### Exercise aim
The response must be the exact lines from the line holding "[(0,440),(9,431),(0,423),(0,440)]" through the end of the entries, with no pictures and nothing else.

### Available data
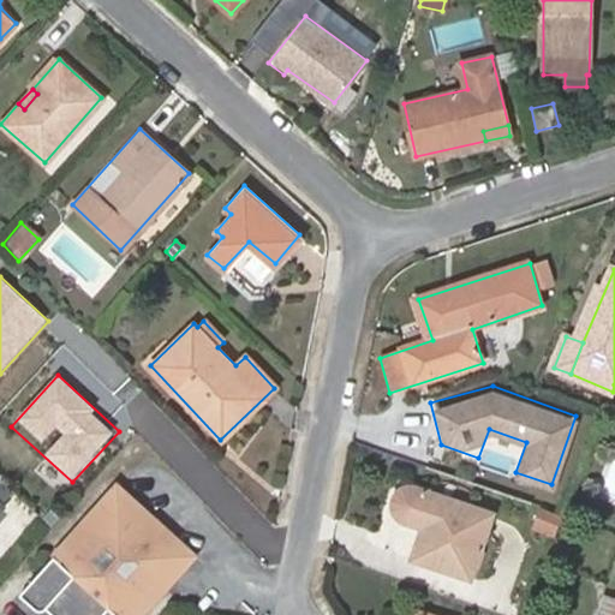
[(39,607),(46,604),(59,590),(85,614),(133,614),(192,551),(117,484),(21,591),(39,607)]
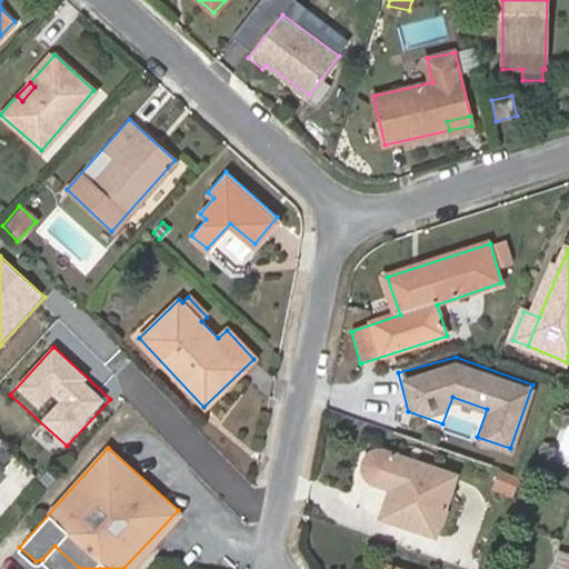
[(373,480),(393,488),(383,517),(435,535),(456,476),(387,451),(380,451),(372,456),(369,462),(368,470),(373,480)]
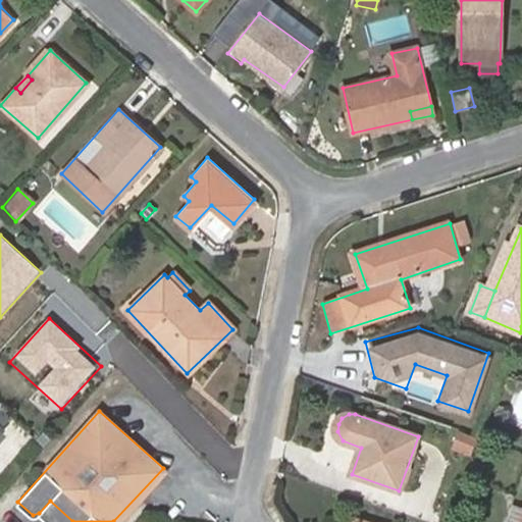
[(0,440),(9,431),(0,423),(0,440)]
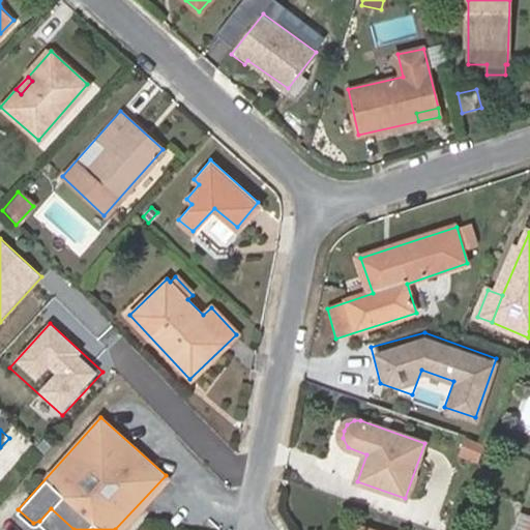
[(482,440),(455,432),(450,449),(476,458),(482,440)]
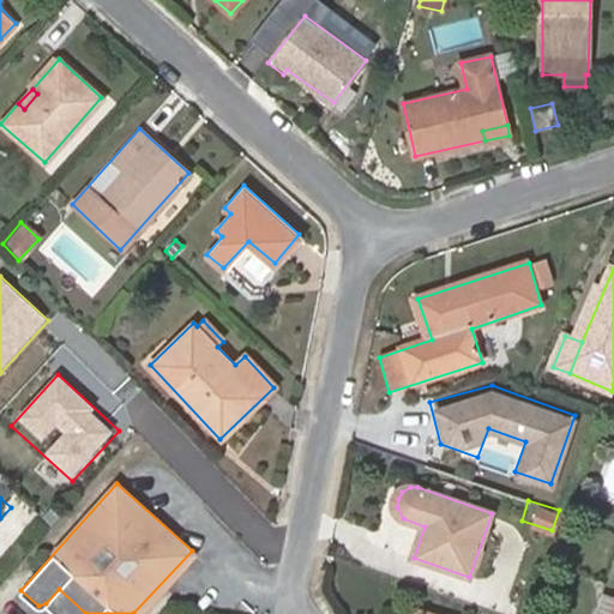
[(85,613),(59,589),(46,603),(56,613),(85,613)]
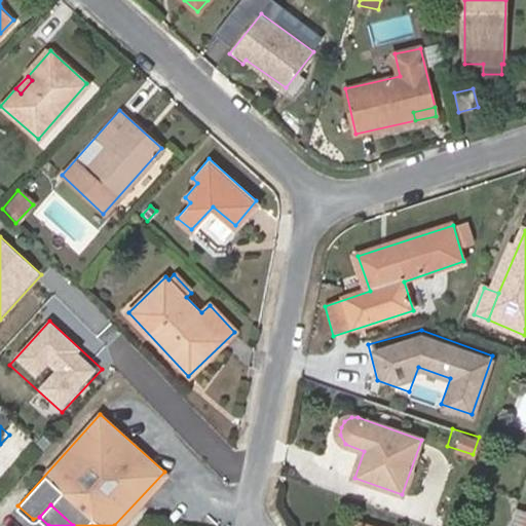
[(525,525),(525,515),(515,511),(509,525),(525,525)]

### Solution to this task
[(0,440),(9,431),(0,423),(0,440)]
[(482,440),(455,432),(450,449),(476,458),(482,440)]
[(85,613),(59,589),(46,603),(56,613),(85,613)]
[(525,525),(525,515),(515,511),(509,525),(525,525)]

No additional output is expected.